[PROBLEM TO WORK ON] Will you write out the data exactly, excluding every picture?

[AVAILABLE DATA]
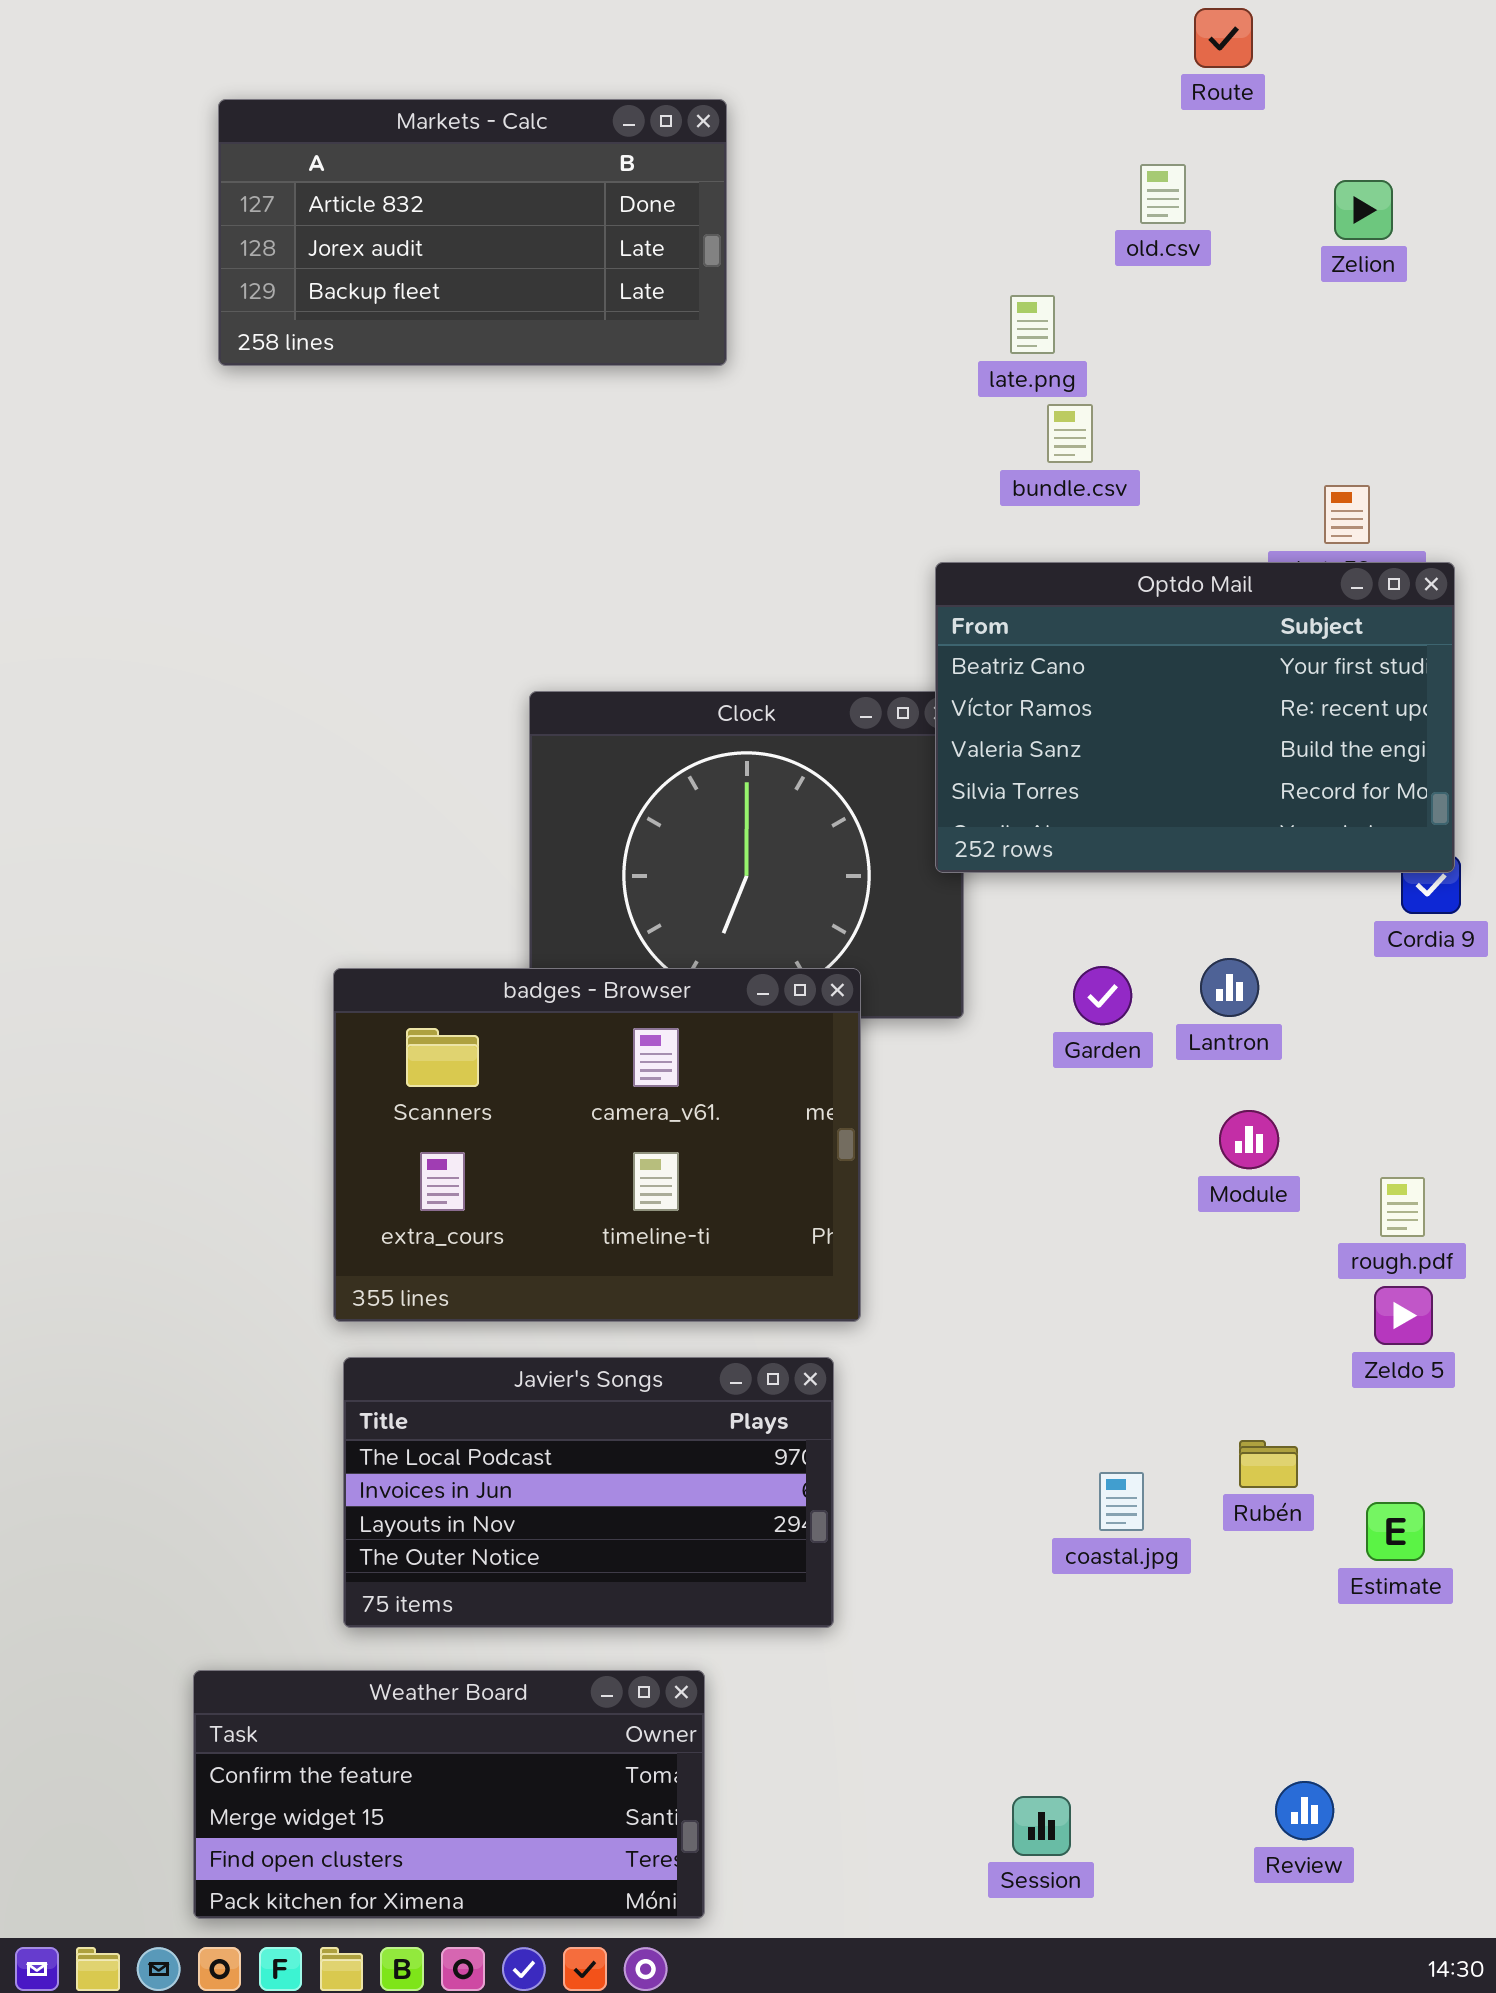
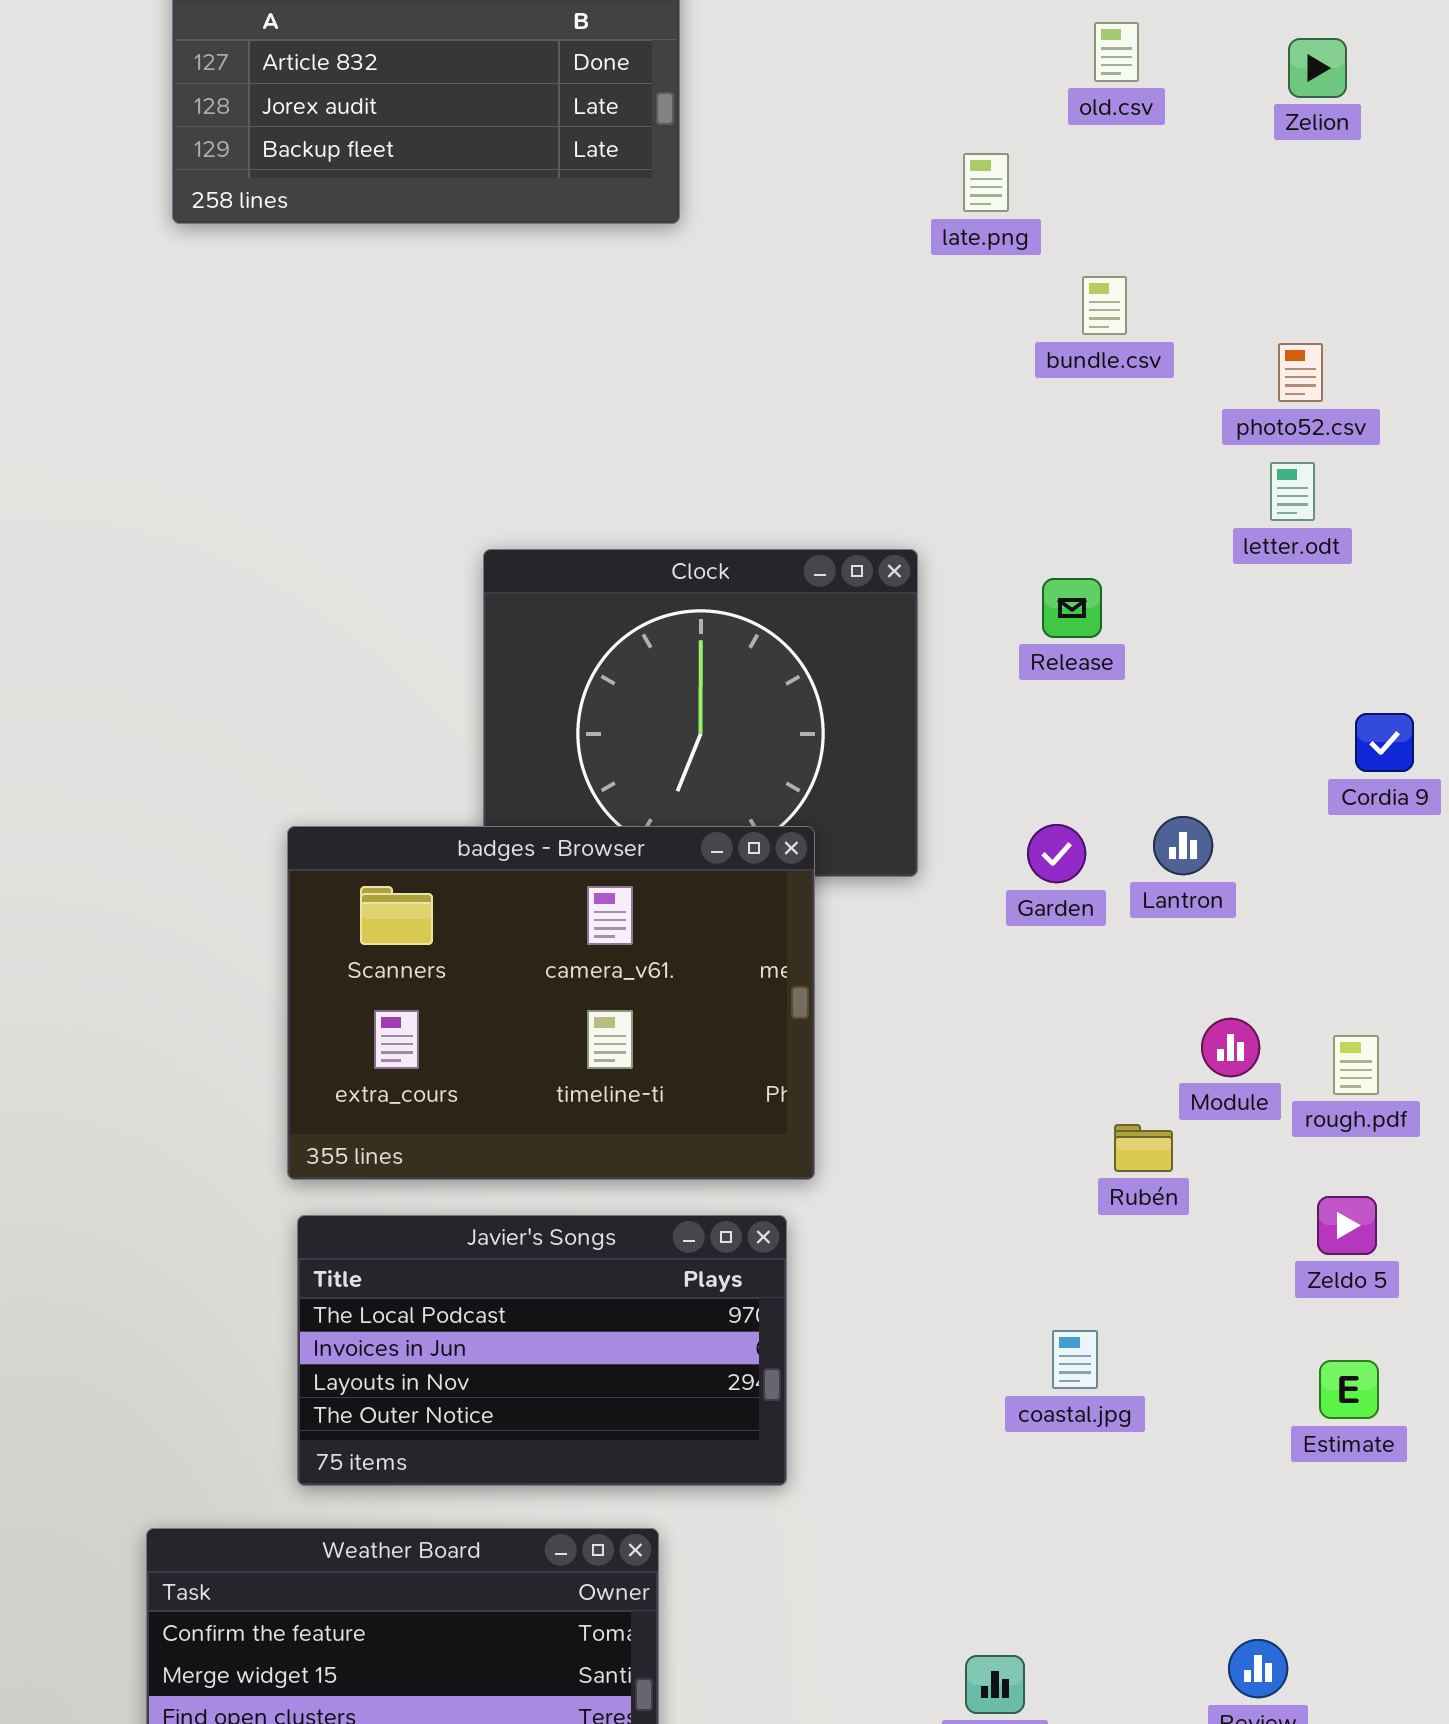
bundle.csv: [1047,404,1093,463] -> [1082,276,1127,335], moved
Optdo Mail: [935,562,1455,873] -> none, closed
Module: [1219,1110,1279,1169] -> [1201,1018,1260,1077], moved
Zeldo 5: [1374,1286,1433,1345] -> [1317,1196,1377,1255], moved
Rubén: [1239,1440,1298,1488] -> [1114,1124,1173,1172], moved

[ANSWER TO THIS EXERCISE]
bundle.csv: [1047,404,1093,463] -> [1082,276,1127,335], moved
Optdo Mail: [935,562,1455,873] -> none, closed
Module: [1219,1110,1279,1169] -> [1201,1018,1260,1077], moved
Zeldo 5: [1374,1286,1433,1345] -> [1317,1196,1377,1255], moved
Rubén: [1239,1440,1298,1488] -> [1114,1124,1173,1172], moved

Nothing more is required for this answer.